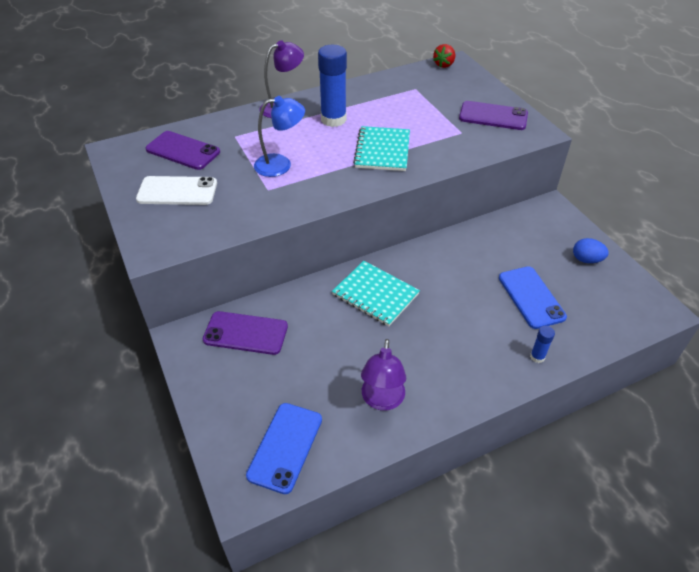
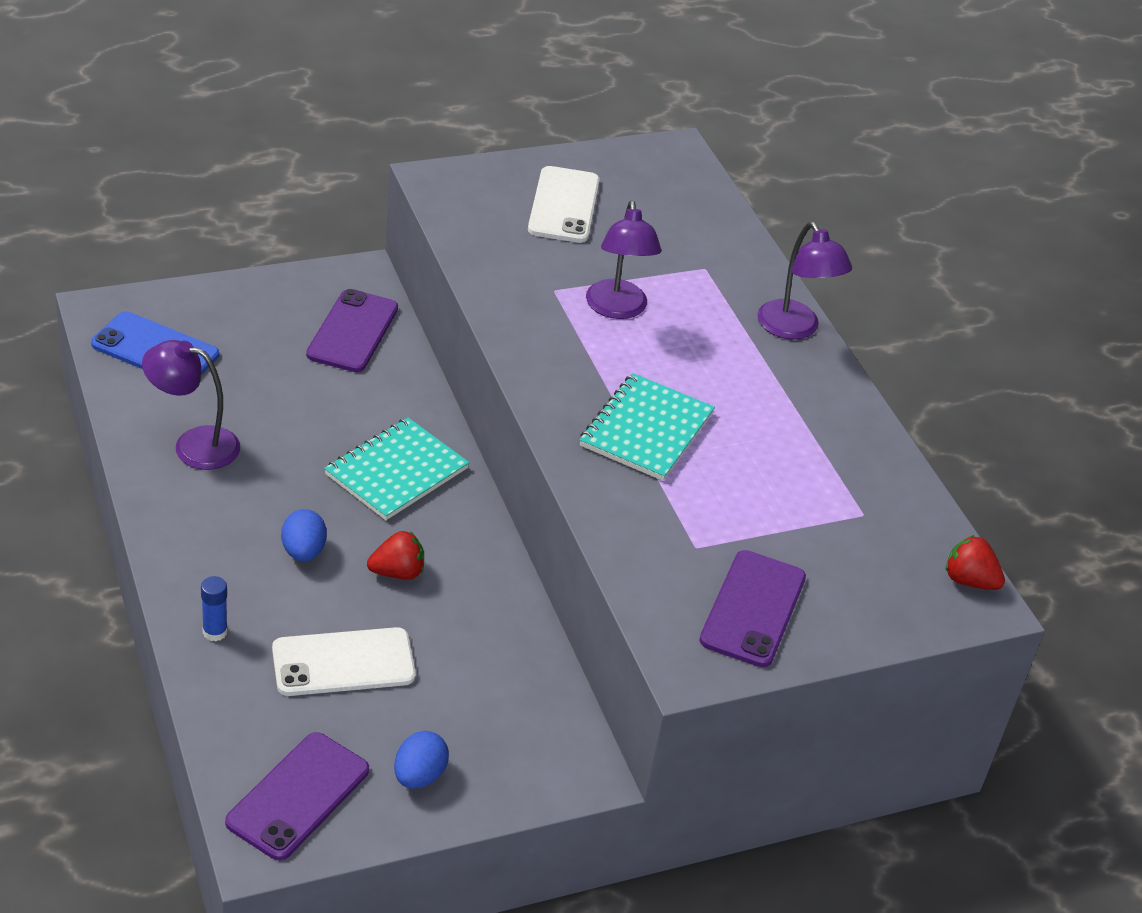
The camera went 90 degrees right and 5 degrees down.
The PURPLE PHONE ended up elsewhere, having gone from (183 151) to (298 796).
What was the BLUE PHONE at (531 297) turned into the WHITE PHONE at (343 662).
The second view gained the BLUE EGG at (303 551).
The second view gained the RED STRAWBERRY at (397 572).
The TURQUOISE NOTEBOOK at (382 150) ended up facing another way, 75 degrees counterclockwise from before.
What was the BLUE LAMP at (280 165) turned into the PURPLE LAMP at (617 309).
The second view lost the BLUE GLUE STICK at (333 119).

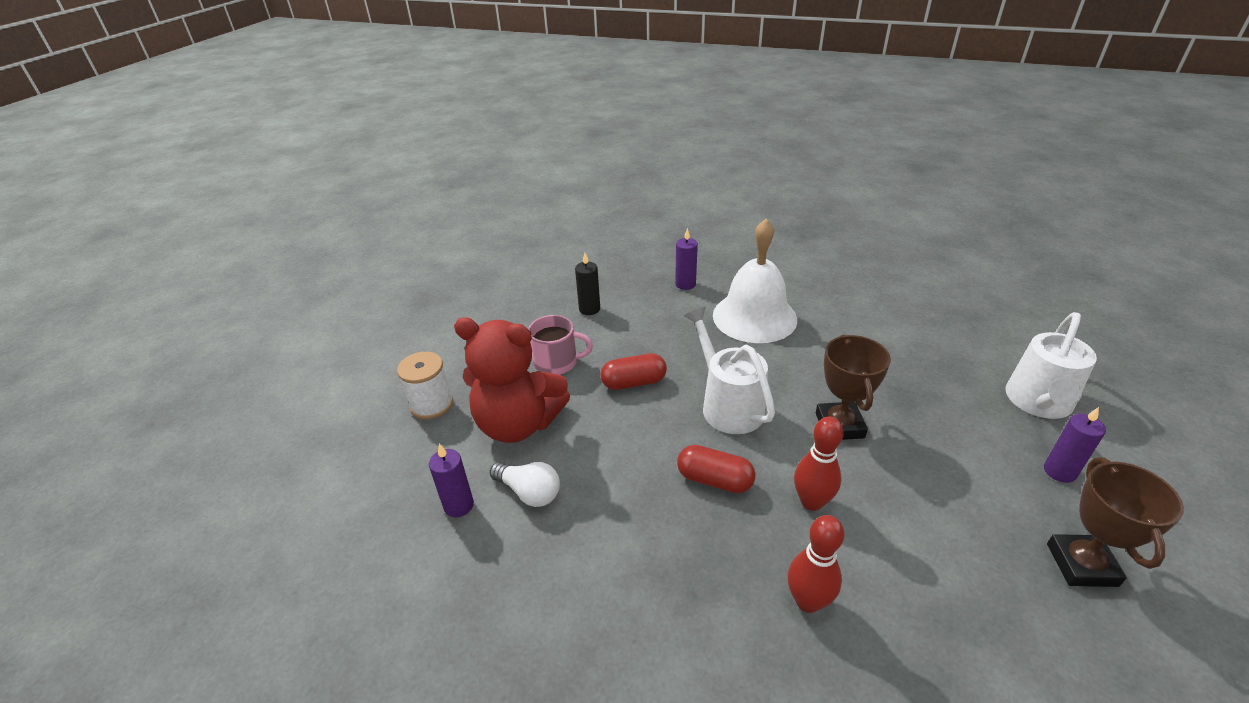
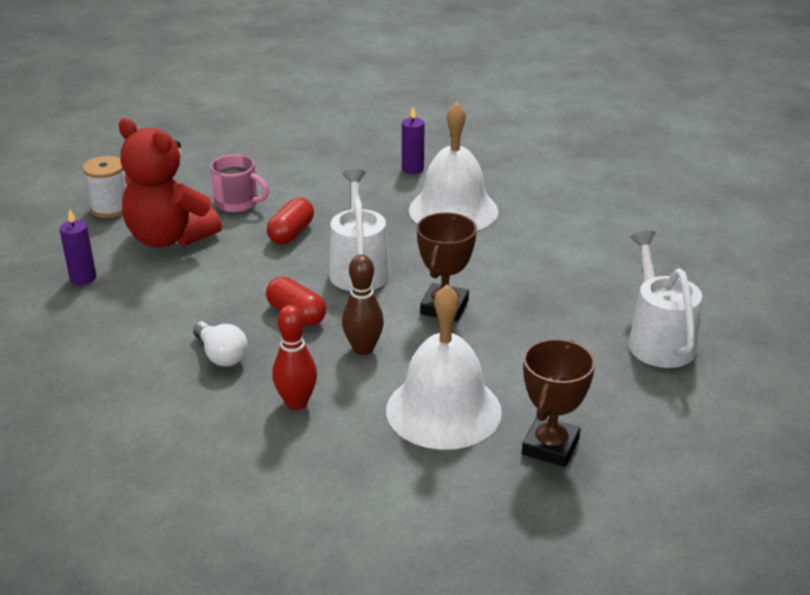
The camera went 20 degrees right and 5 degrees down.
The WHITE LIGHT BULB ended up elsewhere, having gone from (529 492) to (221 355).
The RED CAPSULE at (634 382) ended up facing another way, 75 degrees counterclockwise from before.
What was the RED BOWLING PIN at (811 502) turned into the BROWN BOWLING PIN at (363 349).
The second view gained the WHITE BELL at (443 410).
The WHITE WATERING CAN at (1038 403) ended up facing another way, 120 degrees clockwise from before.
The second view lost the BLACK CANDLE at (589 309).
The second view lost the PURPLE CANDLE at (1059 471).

════════════════════

Determine how many lines of the data include the word "another". Reply with the count and no other text.

3